Requirement — The full listing, exactly as written and with no images, is the expected output.
┏━━
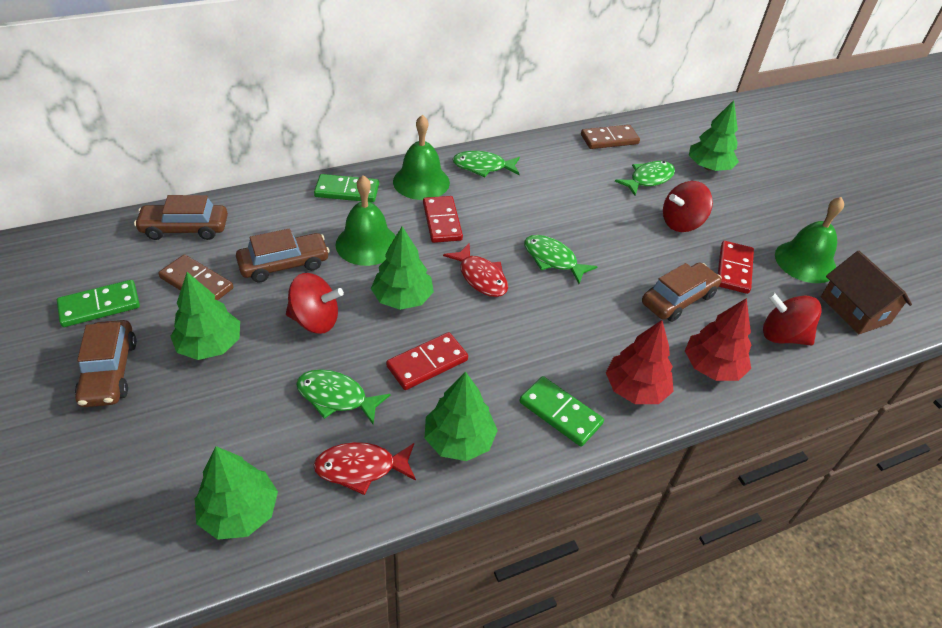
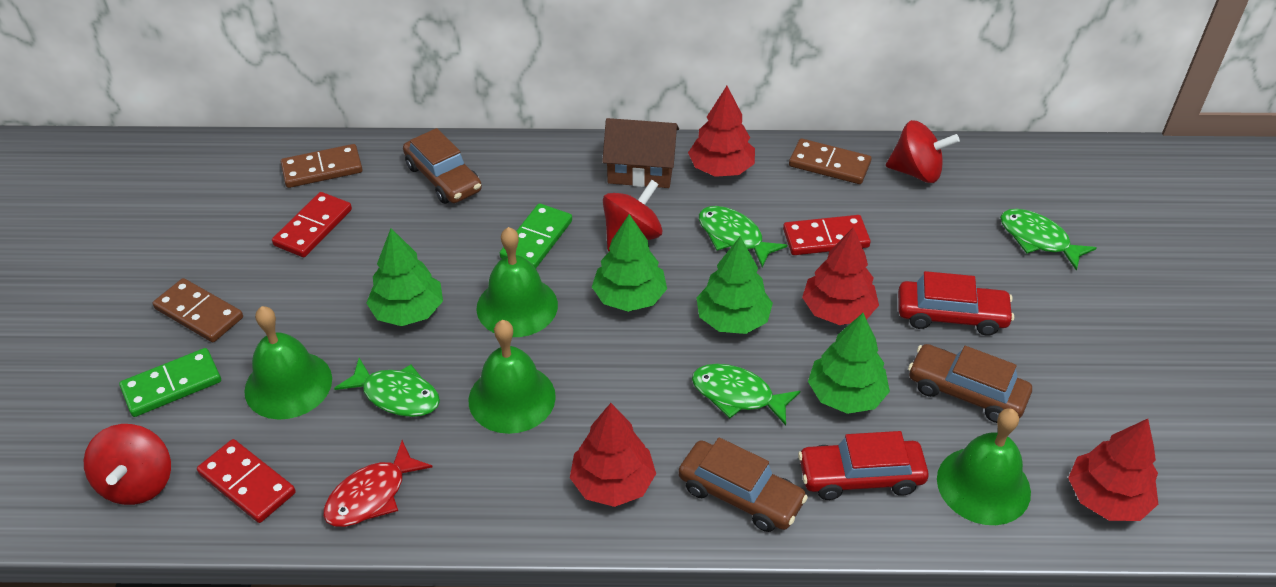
brown car: 4 -> 3
brown domino: 2 -> 3
green bell: 3 -> 4
green domino: 3 -> 2
green tree: 5 -> 4
red car: 0 -> 2
red fish: 2 -> 1
red tree: 2 -> 4

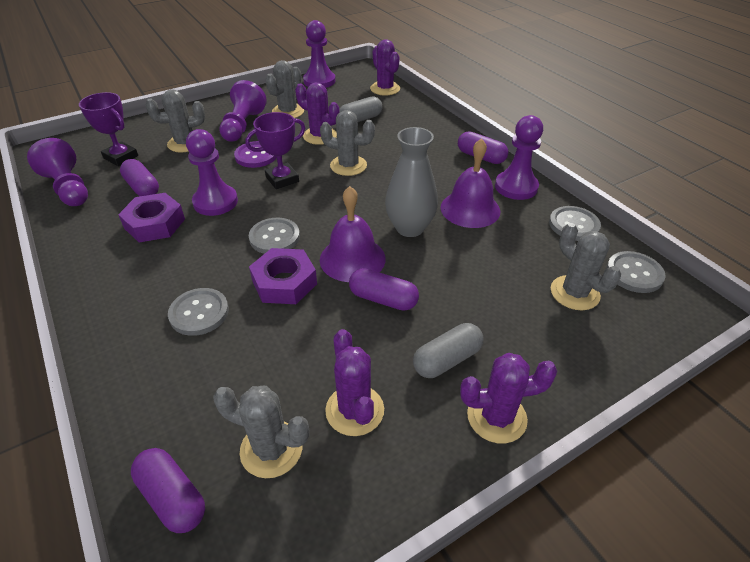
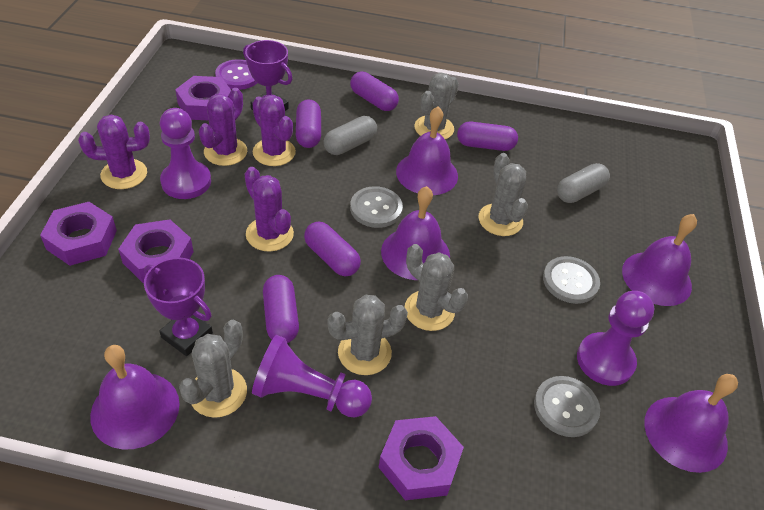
grey button: 4 -> 3
grey vase: 1 -> 0
purple bell: 2 -> 5
purple capsule: 4 -> 5
purple nut: 2 -> 4
purple pawn: 5 -> 3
┗━━
Task result —
brown car: 4 -> 3
brown domino: 2 -> 3
green bell: 3 -> 4
green domino: 3 -> 2
green tree: 5 -> 4
red car: 0 -> 2
red fish: 2 -> 1
red tree: 2 -> 4

grey button: 4 -> 3
grey vase: 1 -> 0
purple bell: 2 -> 5
purple capsule: 4 -> 5
purple nut: 2 -> 4
purple pawn: 5 -> 3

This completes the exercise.